**What to work on:** The lines you return must be all those in the data that hold the string "star".

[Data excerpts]
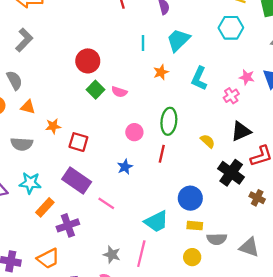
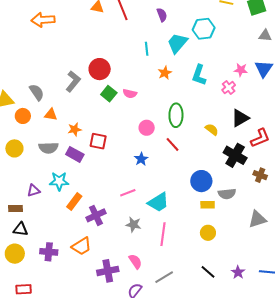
cyan hexagon: (231, 28) -> (204, 29), moved
gray L-shape: (24, 40) -> (73, 81), moved
red line: (162, 154) -> (172, 144), turned -49
purple rectangle: (77, 181) -> (75, 154), moved, size x0.7
pink line: (106, 203) -> (128, 193), turned -49
cyan trapezoid: (156, 222) -> (158, 202), moved
gray semicircle: (217, 239) -> (227, 194), moved
gray triangle: (249, 247) -> (257, 219), turned -30
gray star: (112, 255) -> (133, 225), moved

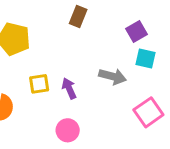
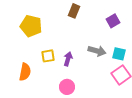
cyan square: (145, 58) -> (119, 54), moved
purple arrow: (69, 88) -> (68, 59), turned 40

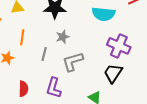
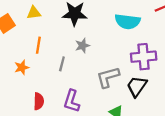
purple cross: (119, 46) -> (144, 57), turned -30
gray L-shape: (73, 62) -> (108, 77), moved

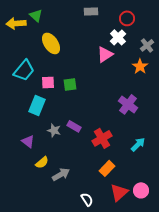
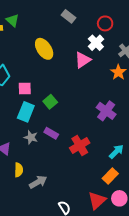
gray rectangle: (91, 11) -> (68, 16), turned 40
yellow ellipse: (51, 43) -> (44, 49), moved
green square: (70, 84) -> (50, 102), moved, turned -32
cyan rectangle: (37, 105) -> (26, 112), moved
yellow semicircle: (42, 162) -> (19, 170), turned -48
orange rectangle: (107, 168) -> (110, 176), moved

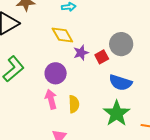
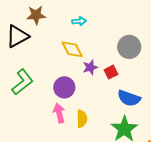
gray circle: (121, 44) -> (129, 47), moved

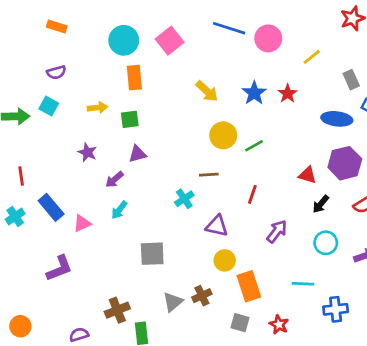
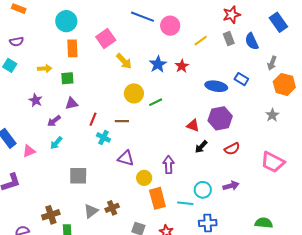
pink square: (170, 41) -> (106, 39), moved
gray rectangle: (351, 80) -> (229, 39), moved
red line: (252, 194) -> (93, 119), moved
cyan cross: (184, 199) -> (103, 137), turned -32
purple arrow: (277, 231) -> (169, 165), turned -42
cyan circle: (326, 243) -> (203, 190), moved
yellow circle: (225, 260) -> (144, 178), moved
orange rectangle: (249, 286) -> (157, 198), moved

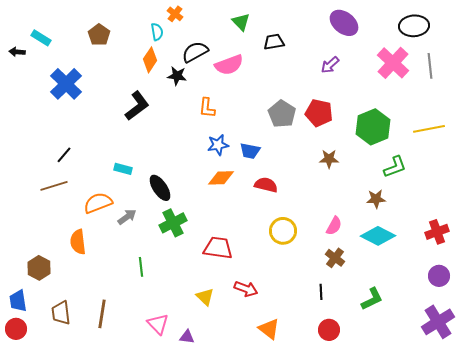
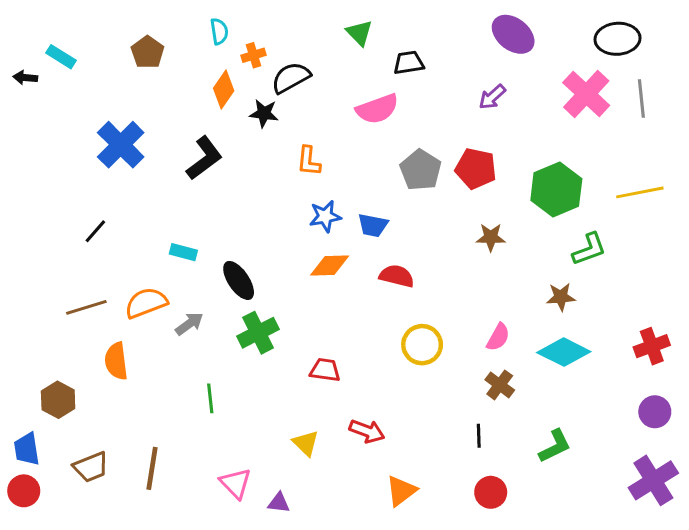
orange cross: (175, 14) -> (253, 55), moved, turned 35
cyan semicircle: (157, 32) -> (219, 31), moved
pink semicircle: (229, 65) -> (377, 109), moved
blue cross: (66, 84) -> (121, 145), moved
brown line: (54, 186) -> (86, 307), moved
red trapezoid: (218, 248) -> (325, 370), size x0.7
brown trapezoid: (61, 313) -> (91, 467), turned -105
orange triangle: (269, 329) -> (401, 491), turned 45

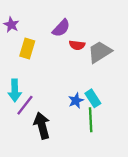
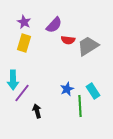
purple star: (11, 25) -> (24, 22), moved
cyan rectangle: (93, 98) -> (93, 91), moved
black arrow: (42, 126) -> (37, 111), size x0.6

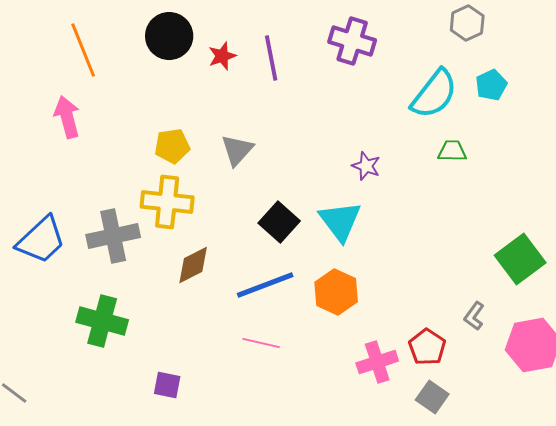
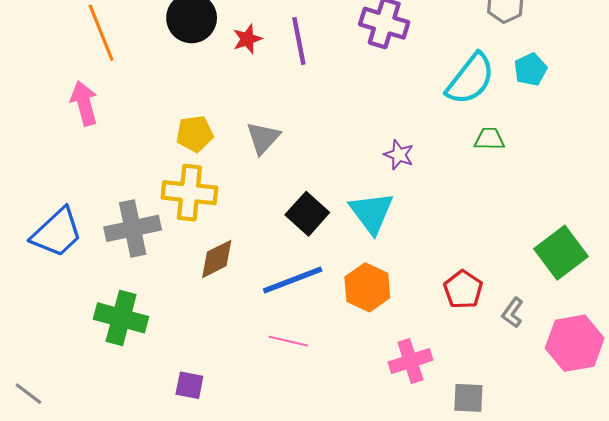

**Answer to the exercise:**
gray star: (112, 255) -> (133, 225), moved
purple star: (11, 25) -> (24, 22), moved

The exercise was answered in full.